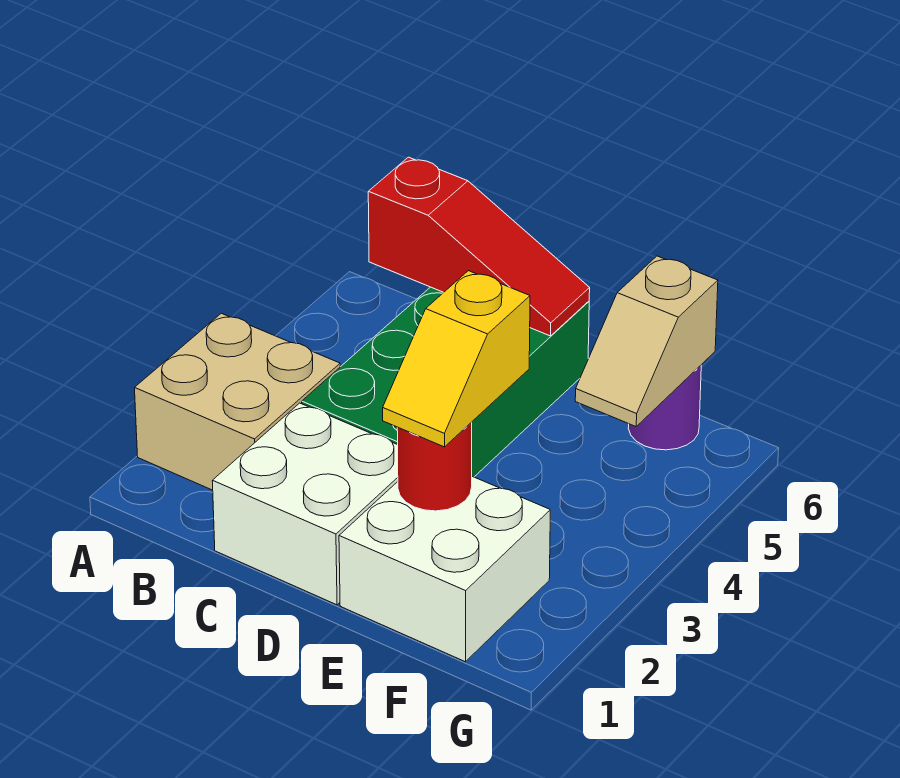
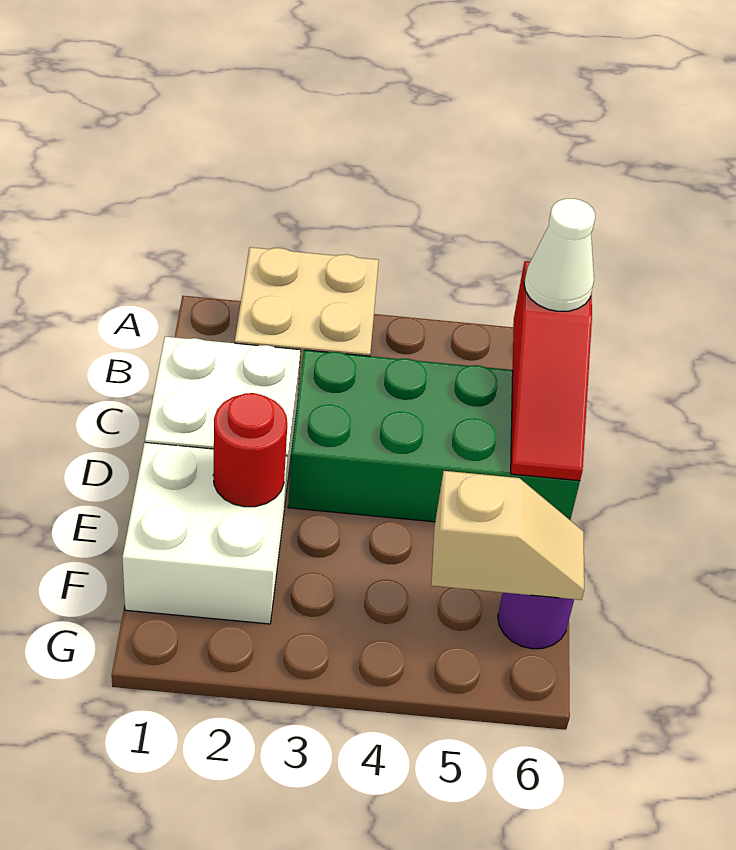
none -> white cone B6 level 3
yellow slope E2:E3 level 3 top 3 -> none
tan slope F5:F6 level 2 top 6 -> tan slope F5:F6 level 2 top 5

• **Problem requirements**
After examining the listing, give only the count of lines holding the string "slope".

• **Response area**
2